- Opening Delimiter -
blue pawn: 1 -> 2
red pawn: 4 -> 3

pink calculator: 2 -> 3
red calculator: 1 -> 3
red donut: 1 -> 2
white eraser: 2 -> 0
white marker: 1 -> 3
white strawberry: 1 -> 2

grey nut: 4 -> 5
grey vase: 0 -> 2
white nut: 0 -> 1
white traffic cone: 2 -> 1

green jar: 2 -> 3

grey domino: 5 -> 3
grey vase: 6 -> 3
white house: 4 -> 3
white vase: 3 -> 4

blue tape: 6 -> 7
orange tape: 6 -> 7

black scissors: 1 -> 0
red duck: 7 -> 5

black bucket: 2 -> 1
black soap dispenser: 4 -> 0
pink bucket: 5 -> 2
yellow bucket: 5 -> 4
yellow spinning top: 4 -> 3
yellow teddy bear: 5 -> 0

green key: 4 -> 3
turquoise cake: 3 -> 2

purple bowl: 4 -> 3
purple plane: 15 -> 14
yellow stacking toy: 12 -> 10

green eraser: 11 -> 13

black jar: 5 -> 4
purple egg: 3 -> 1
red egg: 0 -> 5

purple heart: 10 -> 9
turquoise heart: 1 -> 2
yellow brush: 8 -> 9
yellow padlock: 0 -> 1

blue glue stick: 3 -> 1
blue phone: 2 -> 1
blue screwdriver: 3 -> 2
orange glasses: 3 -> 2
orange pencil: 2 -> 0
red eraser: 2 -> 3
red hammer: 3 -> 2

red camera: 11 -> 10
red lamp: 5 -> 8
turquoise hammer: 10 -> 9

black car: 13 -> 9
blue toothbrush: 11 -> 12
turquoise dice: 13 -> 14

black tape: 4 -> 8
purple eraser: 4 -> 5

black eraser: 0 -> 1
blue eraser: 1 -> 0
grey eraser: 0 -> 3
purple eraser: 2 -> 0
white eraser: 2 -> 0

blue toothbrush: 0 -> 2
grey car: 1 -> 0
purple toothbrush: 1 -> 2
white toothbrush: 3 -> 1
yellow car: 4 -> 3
- Closing Delimiter -
• ABOUT THIS EXERCISE
Write out the lines above from the one containing "black tape: 4 -> 8" through the last, exactly as they are.

• RESPONSE TO THIS TASK
black tape: 4 -> 8
purple eraser: 4 -> 5

black eraser: 0 -> 1
blue eraser: 1 -> 0
grey eraser: 0 -> 3
purple eraser: 2 -> 0
white eraser: 2 -> 0

blue toothbrush: 0 -> 2
grey car: 1 -> 0
purple toothbrush: 1 -> 2
white toothbrush: 3 -> 1
yellow car: 4 -> 3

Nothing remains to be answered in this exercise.